▸ **Exercise description**
Please write out all the data that follows exactly, without the pictures.

[Items from a dataset]
————

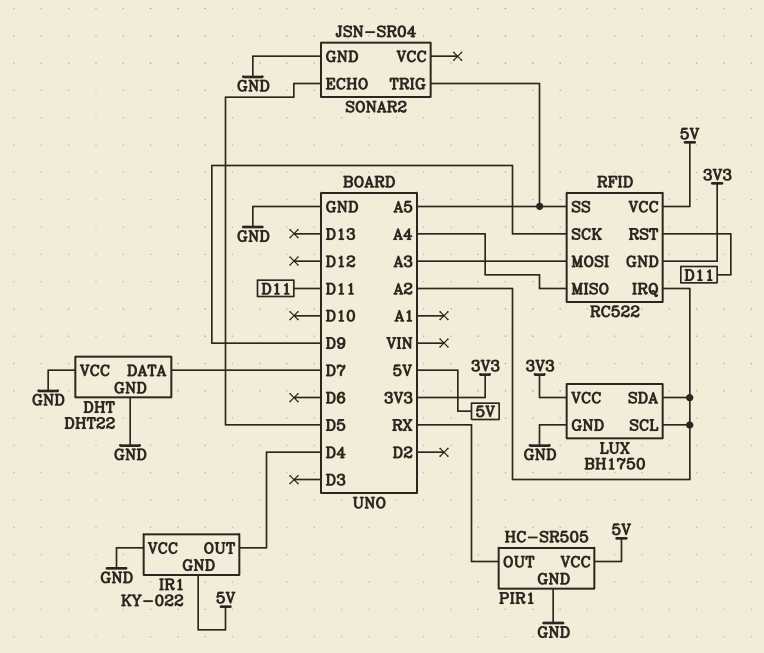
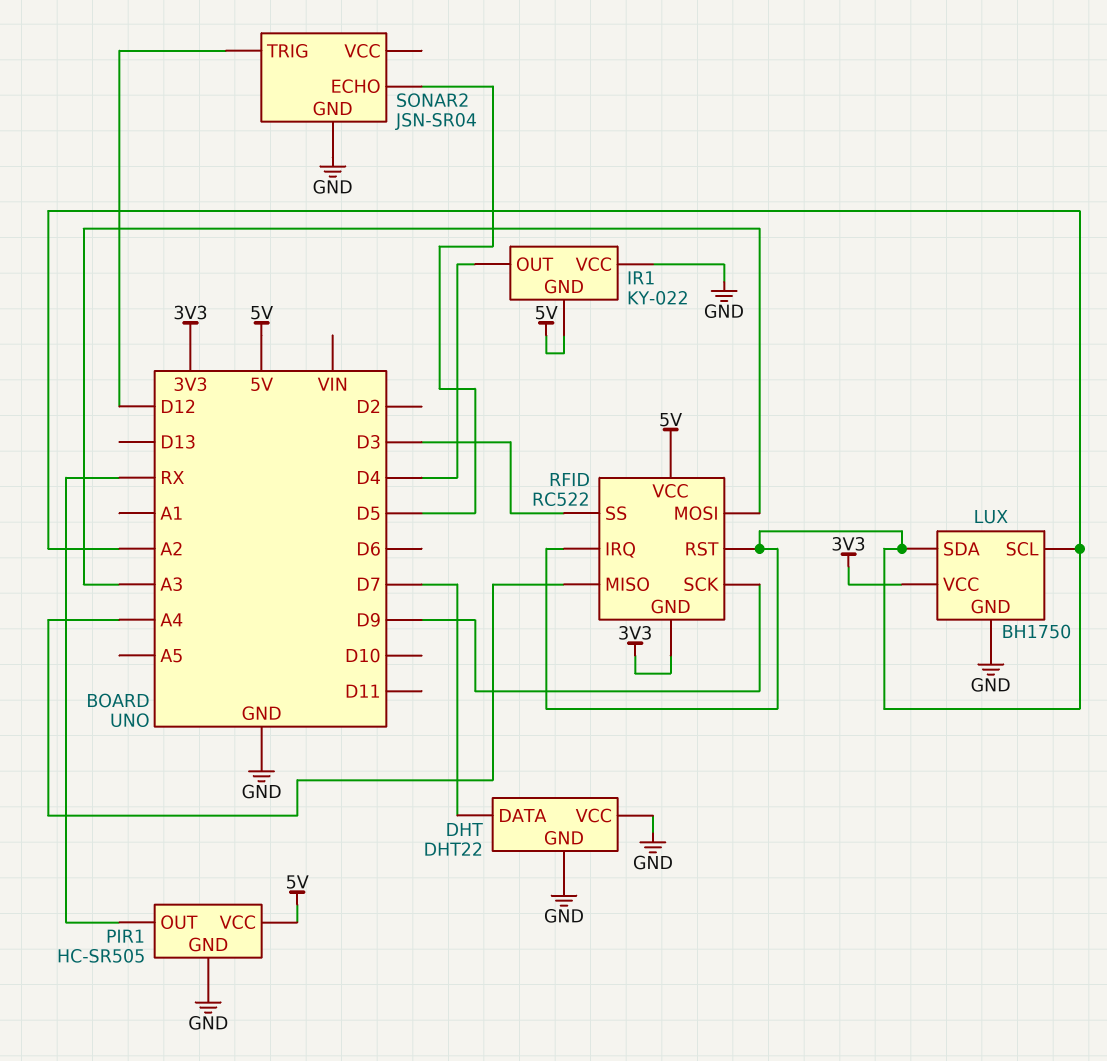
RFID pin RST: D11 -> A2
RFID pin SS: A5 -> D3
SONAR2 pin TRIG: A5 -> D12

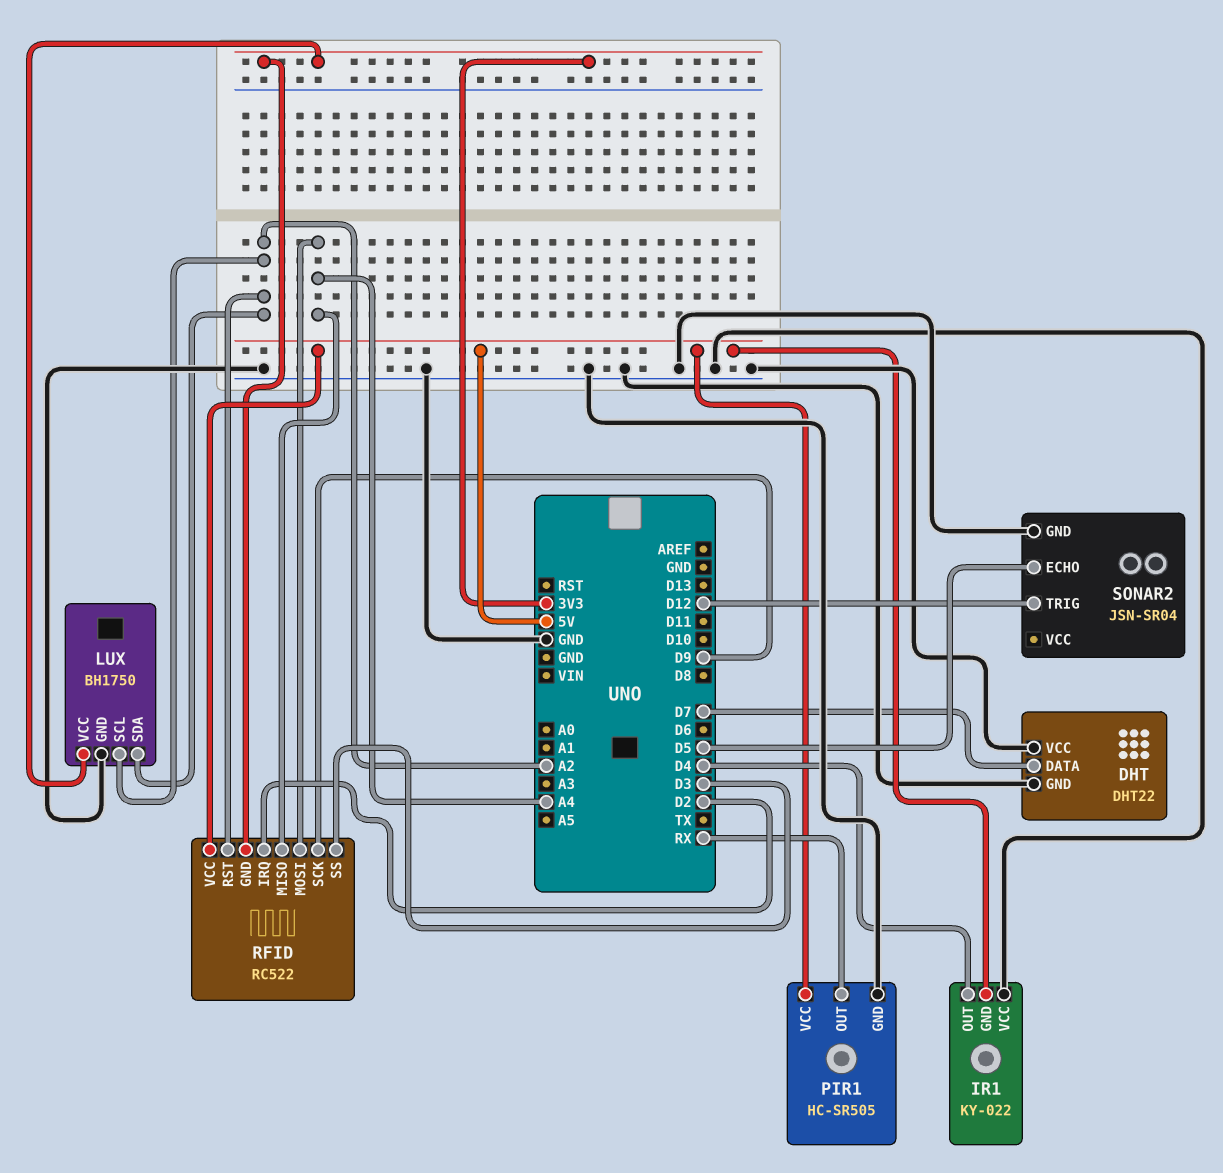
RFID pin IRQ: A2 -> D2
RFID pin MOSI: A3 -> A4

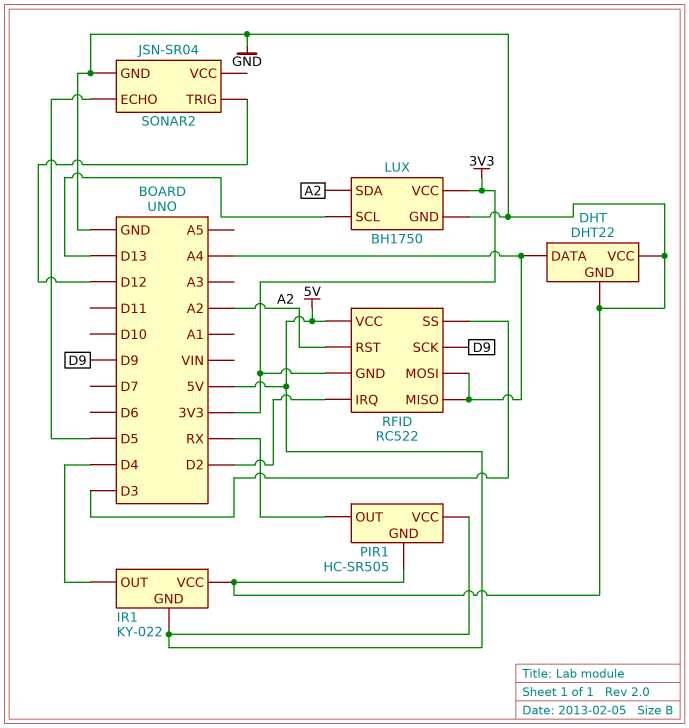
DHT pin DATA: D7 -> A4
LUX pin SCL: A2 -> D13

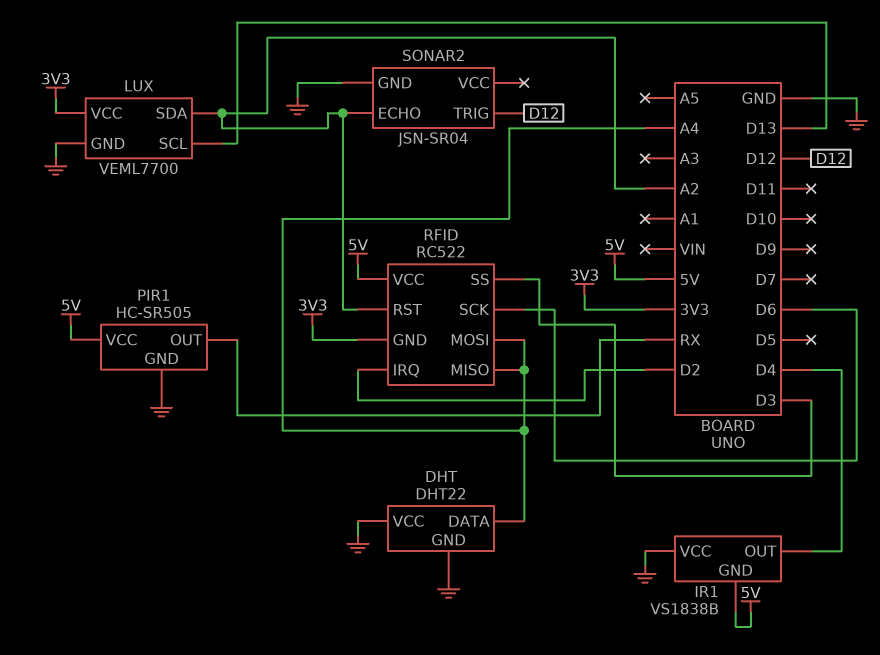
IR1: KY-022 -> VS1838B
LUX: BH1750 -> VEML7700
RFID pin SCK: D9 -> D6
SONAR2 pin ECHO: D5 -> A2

————

▸ **Answer for the task**
RFID pin RST: D11 -> A2
RFID pin SS: A5 -> D3
SONAR2 pin TRIG: A5 -> D12

RFID pin IRQ: A2 -> D2
RFID pin MOSI: A3 -> A4

DHT pin DATA: D7 -> A4
LUX pin SCL: A2 -> D13

IR1: KY-022 -> VS1838B
LUX: BH1750 -> VEML7700
RFID pin SCK: D9 -> D6
SONAR2 pin ECHO: D5 -> A2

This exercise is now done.